=== Section Start ===

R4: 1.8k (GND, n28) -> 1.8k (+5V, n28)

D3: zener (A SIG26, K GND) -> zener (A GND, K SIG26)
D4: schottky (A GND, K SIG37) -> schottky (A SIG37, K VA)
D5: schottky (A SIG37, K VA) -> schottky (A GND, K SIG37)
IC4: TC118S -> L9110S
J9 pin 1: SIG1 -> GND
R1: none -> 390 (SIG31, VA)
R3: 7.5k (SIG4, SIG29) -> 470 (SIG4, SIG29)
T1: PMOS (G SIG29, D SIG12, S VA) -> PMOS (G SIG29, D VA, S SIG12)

=== Section End ===

_About this exercise_: Output the lines from the one with "R1: none -> 390 (SIG31, VA)" through the end of the records above, exactly, including both ends, and nothing besides.

_Solution for this problem_:
R1: none -> 390 (SIG31, VA)
R3: 7.5k (SIG4, SIG29) -> 470 (SIG4, SIG29)
T1: PMOS (G SIG29, D SIG12, S VA) -> PMOS (G SIG29, D VA, S SIG12)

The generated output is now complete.